— Material for the task —
=-=-=
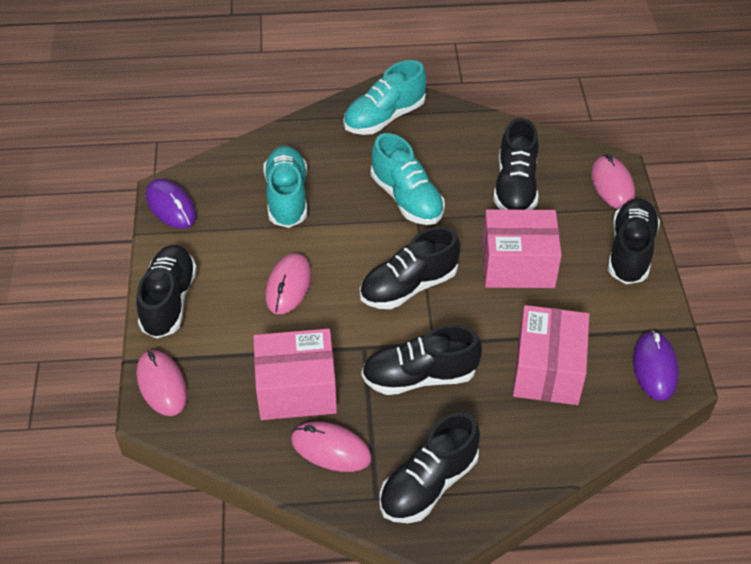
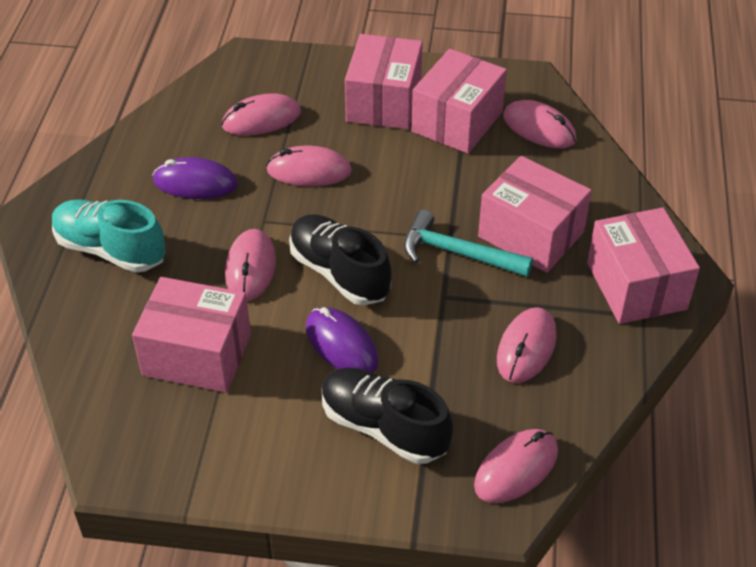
black shoe: 6 -> 2
pink box: 3 -> 5
pink mouse: 4 -> 6
turquoise hammer: 0 -> 1
turquoise shoe: 3 -> 1

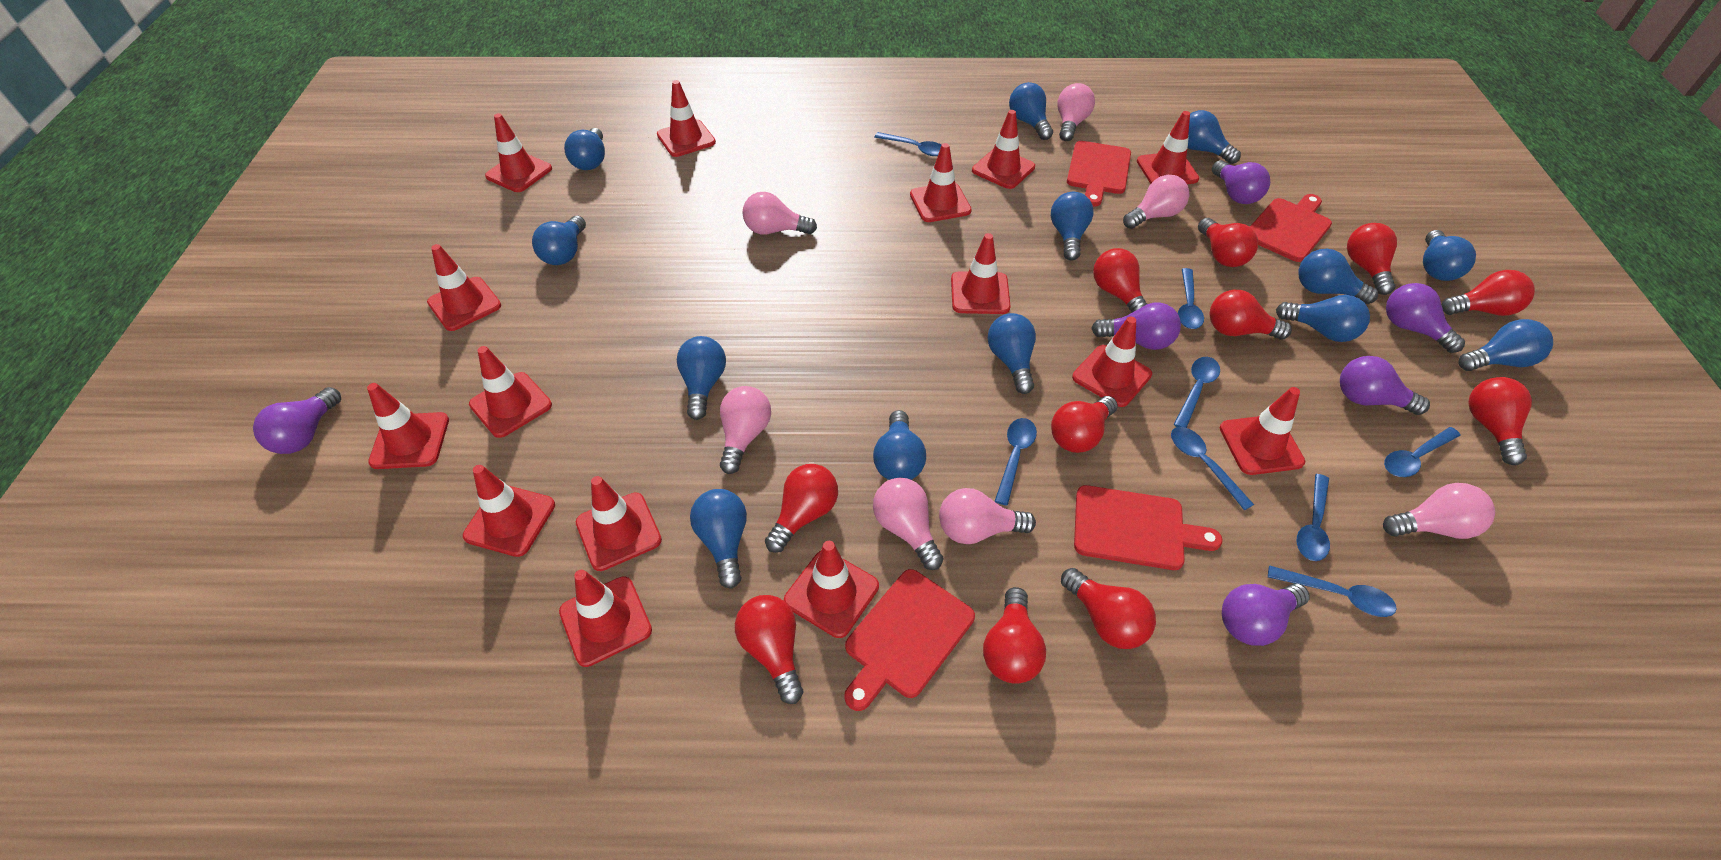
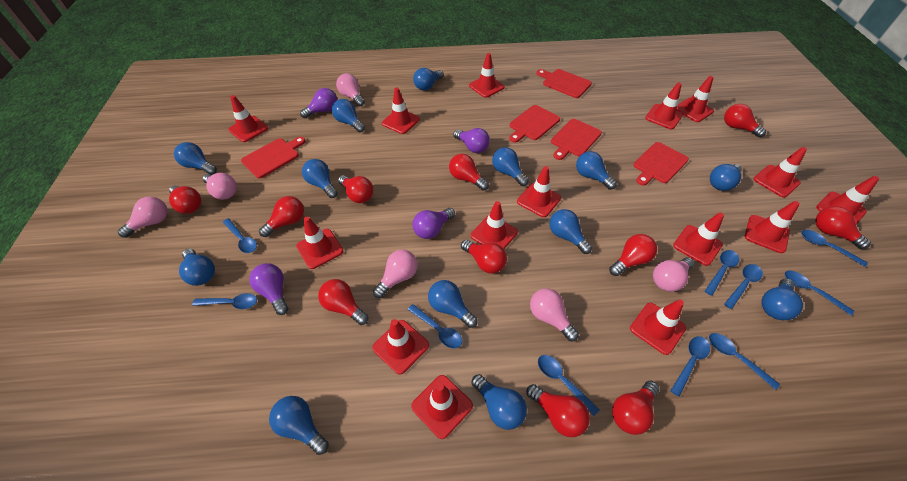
blue spoon: 8 -> 10
pink light bulb: 7 -> 6
purple light bulb: 6 -> 4
red cutting board: 4 -> 5

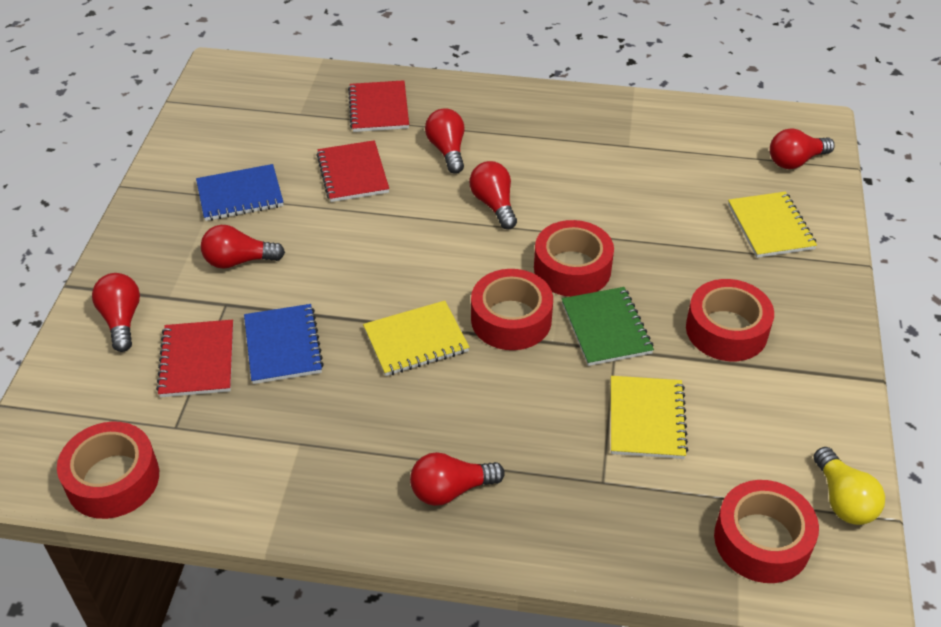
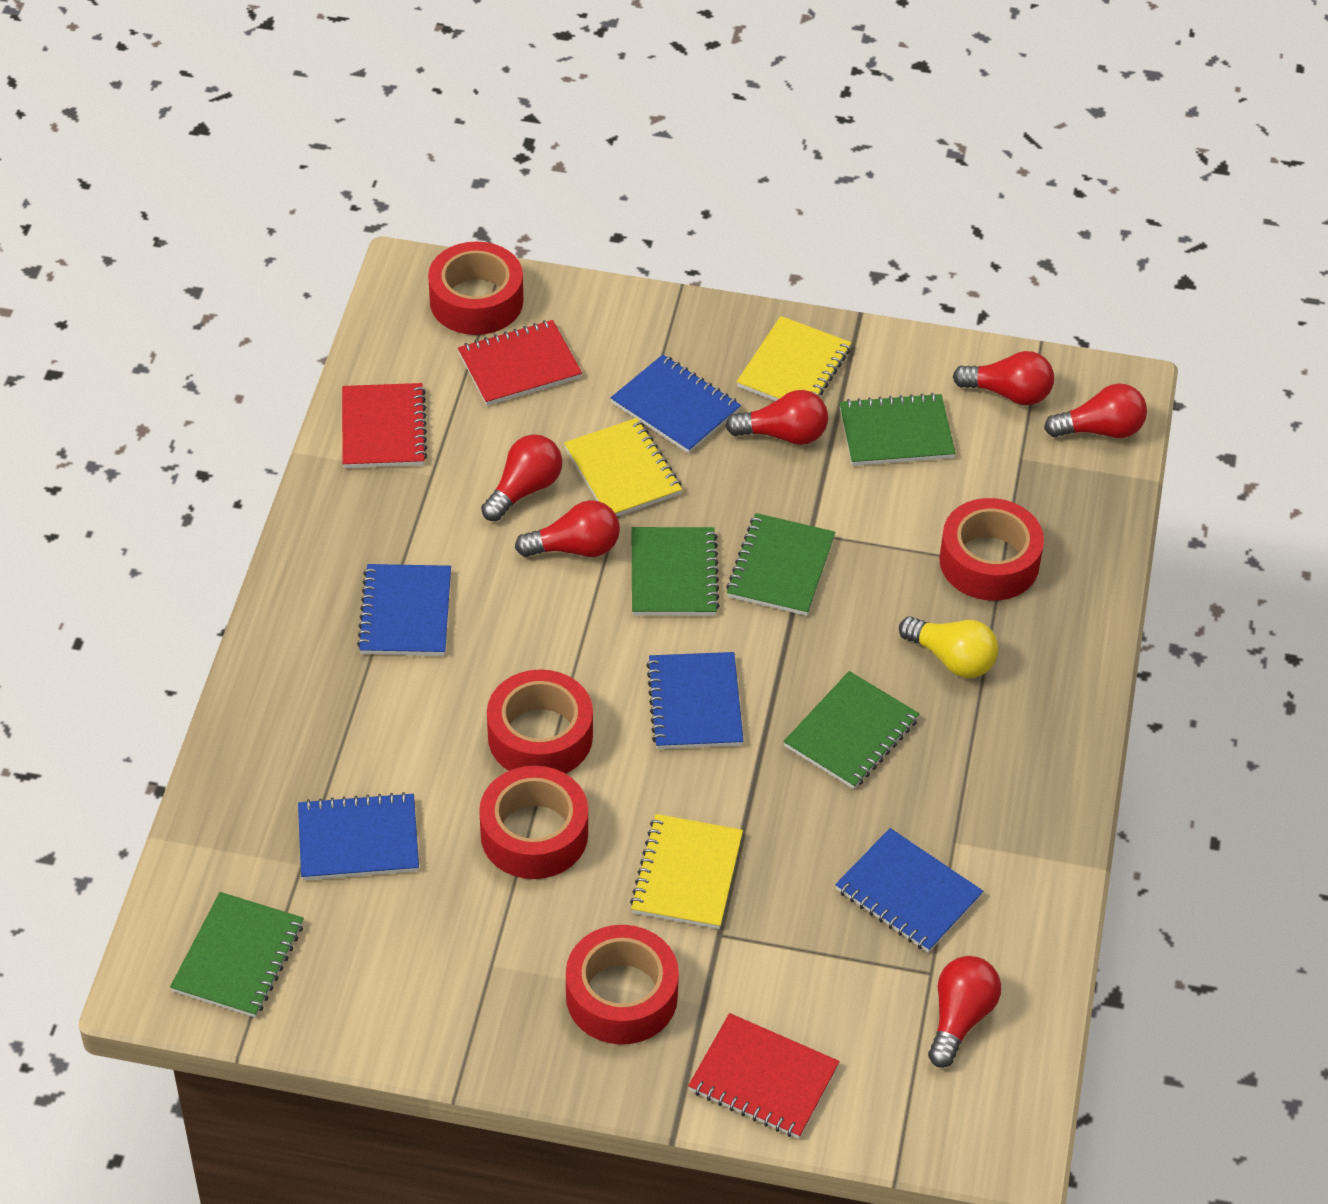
blue notebook: 2 -> 5
green notebook: 1 -> 5

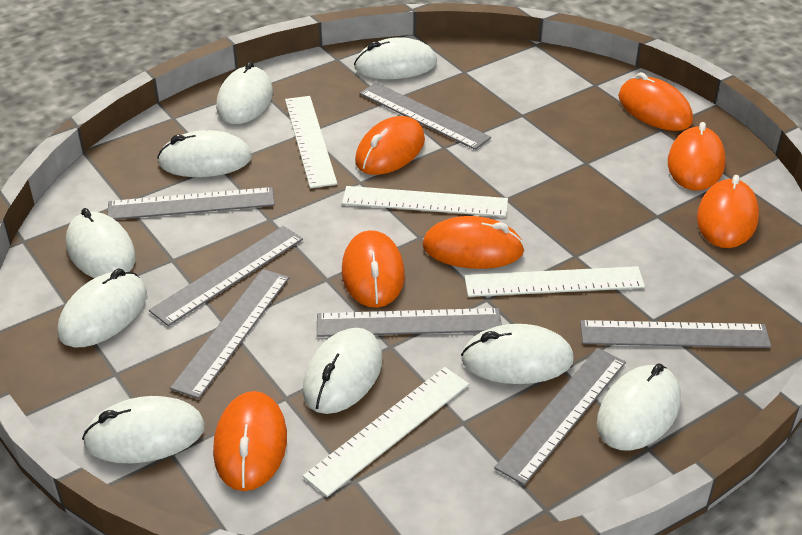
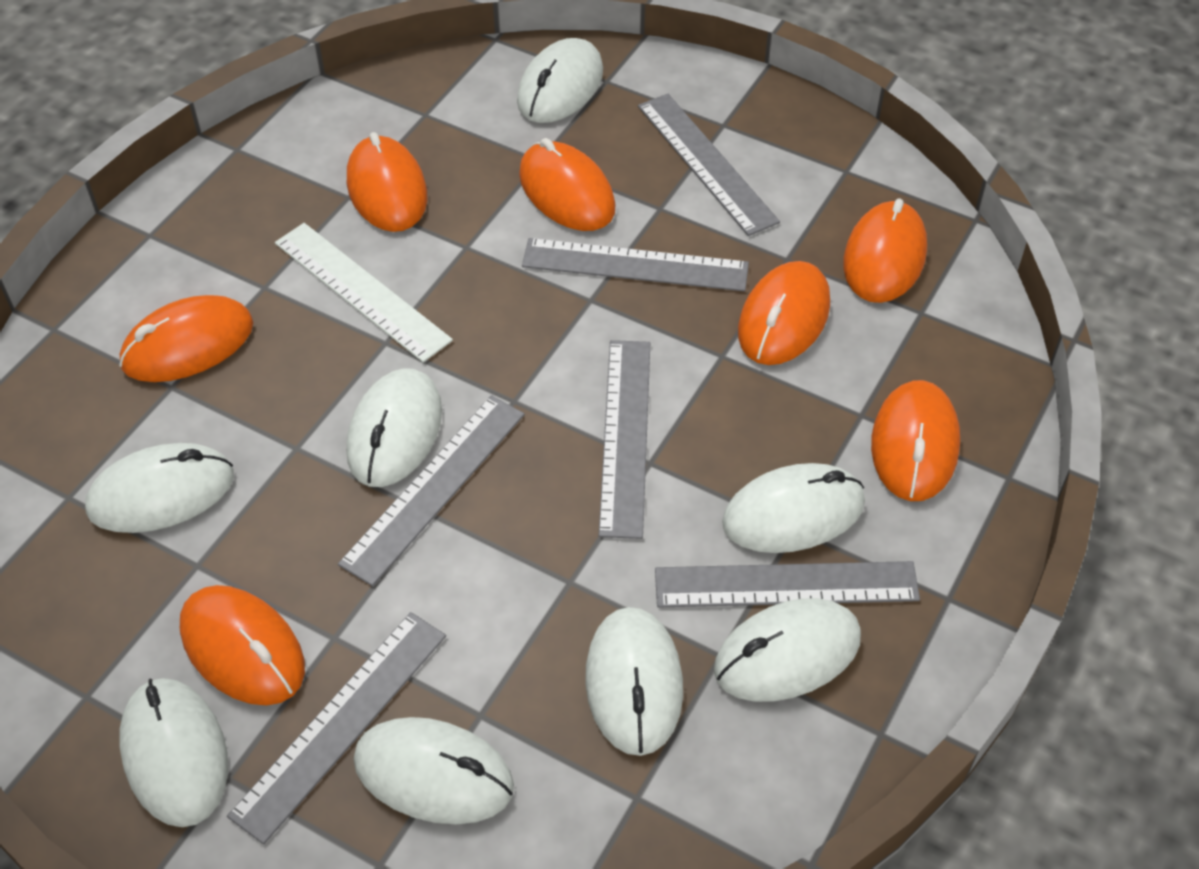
grey ruler: 7 -> 6
white mouse: 9 -> 8
white ruler: 4 -> 1

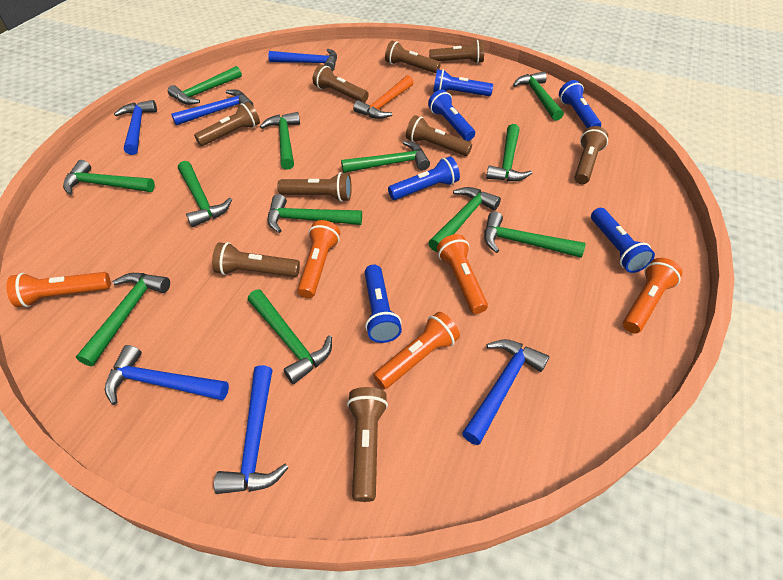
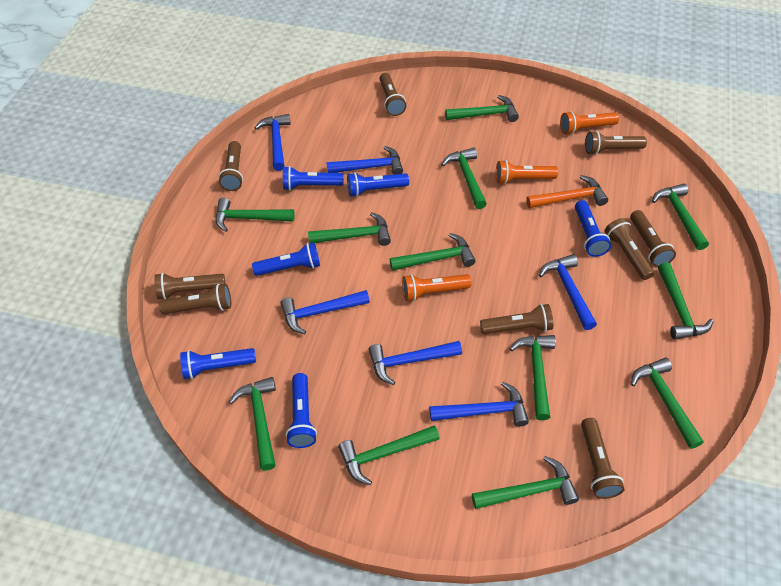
orange flashlight: 5 -> 3

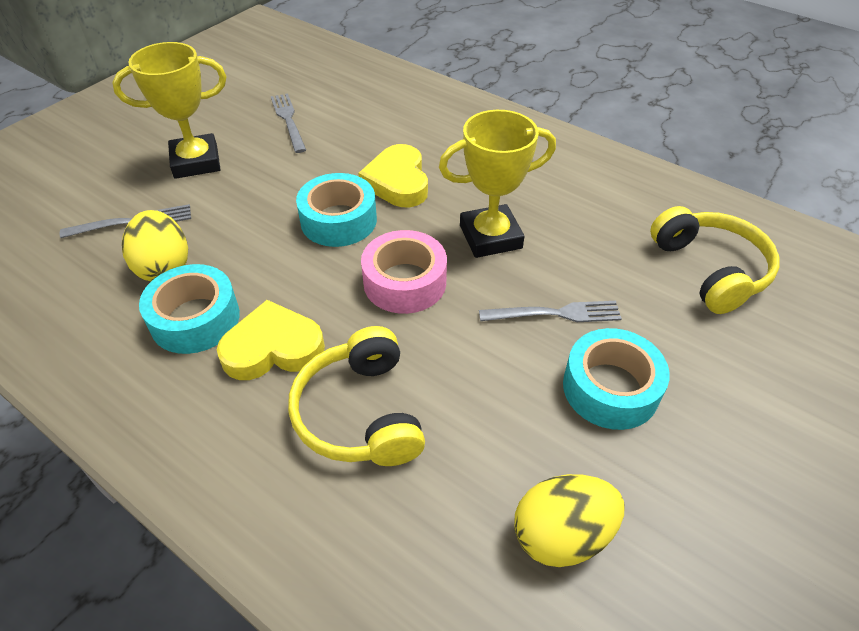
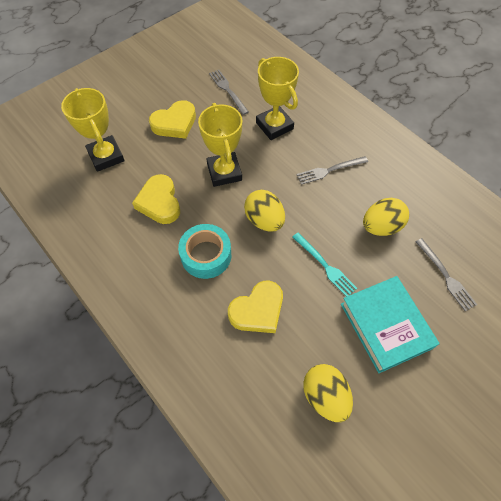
pink tape: 1 -> 0
turquoise book: 0 -> 1
turquoise fork: 0 -> 1
turquoise tape: 3 -> 1
yellow egg: 2 -> 3
yellow headphones: 2 -> 0
yellow heart: 2 -> 3
yellow trophy: 2 -> 3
=-=-=
— What you have to do —
Line by line, write out the material above exactly, with no images.

— Exercise response —
black shoe: 6 -> 2
pink box: 3 -> 5
pink mouse: 4 -> 6
turquoise hammer: 0 -> 1
turquoise shoe: 3 -> 1

blue spoon: 8 -> 10
pink light bulb: 7 -> 6
purple light bulb: 6 -> 4
red cutting board: 4 -> 5

blue notebook: 2 -> 5
green notebook: 1 -> 5

grey ruler: 7 -> 6
white mouse: 9 -> 8
white ruler: 4 -> 1

orange flashlight: 5 -> 3

pink tape: 1 -> 0
turquoise book: 0 -> 1
turquoise fork: 0 -> 1
turquoise tape: 3 -> 1
yellow egg: 2 -> 3
yellow headphones: 2 -> 0
yellow heart: 2 -> 3
yellow trophy: 2 -> 3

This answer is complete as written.